Work instructions: The records below are to be restated word for word, with every picture left out.

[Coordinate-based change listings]

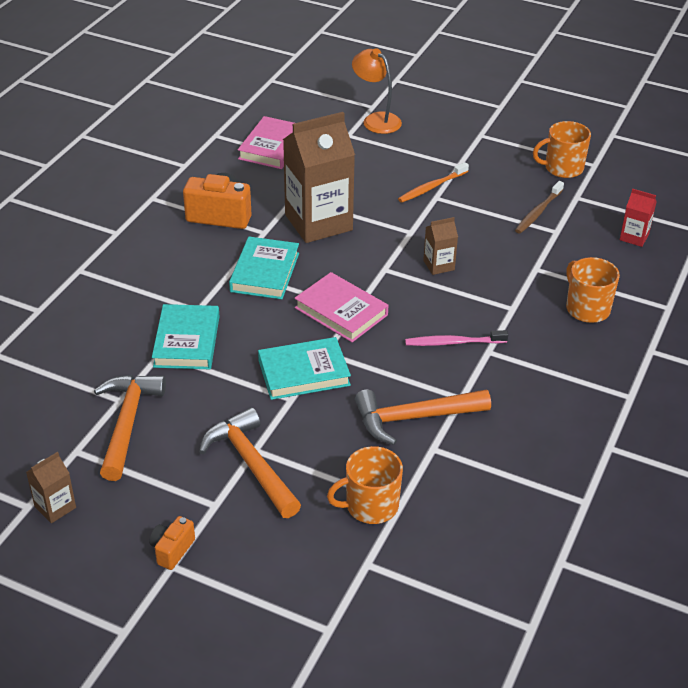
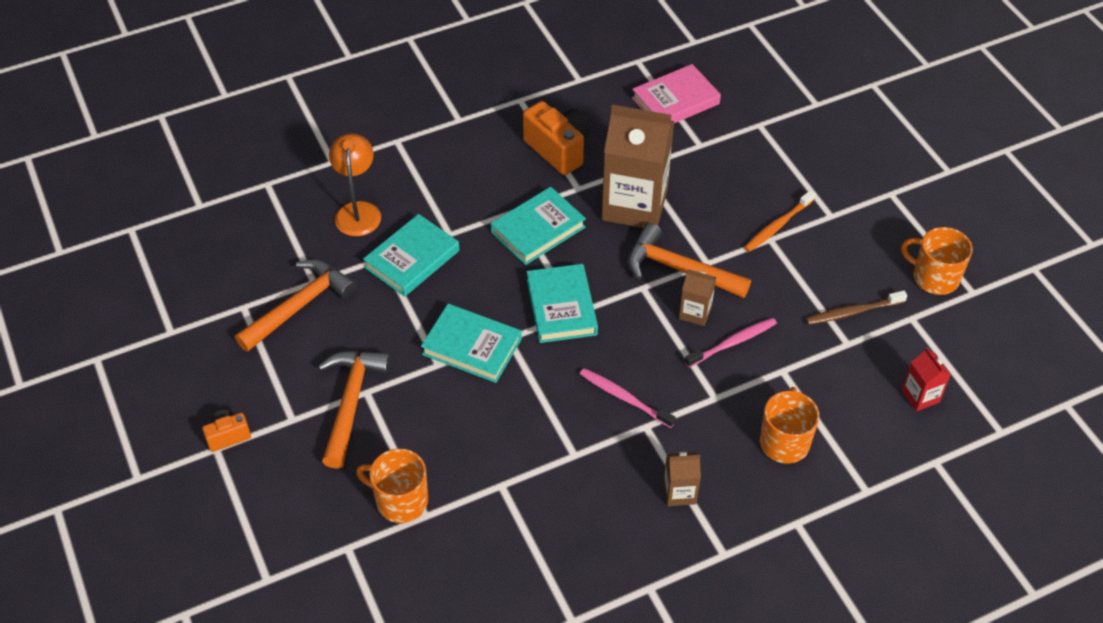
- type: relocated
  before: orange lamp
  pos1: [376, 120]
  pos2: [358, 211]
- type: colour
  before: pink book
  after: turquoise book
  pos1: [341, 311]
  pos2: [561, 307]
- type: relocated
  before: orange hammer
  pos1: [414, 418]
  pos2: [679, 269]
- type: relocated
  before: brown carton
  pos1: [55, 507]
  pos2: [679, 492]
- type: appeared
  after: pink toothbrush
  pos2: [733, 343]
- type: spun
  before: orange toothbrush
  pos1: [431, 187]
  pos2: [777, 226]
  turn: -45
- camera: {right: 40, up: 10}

Result of the exercise:
- type: relocated
  before: orange lamp
  pos1: [376, 120]
  pos2: [358, 211]
- type: colour
  before: pink book
  after: turquoise book
  pos1: [341, 311]
  pos2: [561, 307]
- type: relocated
  before: orange hammer
  pos1: [414, 418]
  pos2: [679, 269]
- type: relocated
  before: brown carton
  pos1: [55, 507]
  pos2: [679, 492]
- type: appeared
  after: pink toothbrush
  pos2: [733, 343]
- type: spun
  before: orange toothbrush
  pos1: [431, 187]
  pos2: [777, 226]
  turn: -45
- camera: {right: 40, up: 10}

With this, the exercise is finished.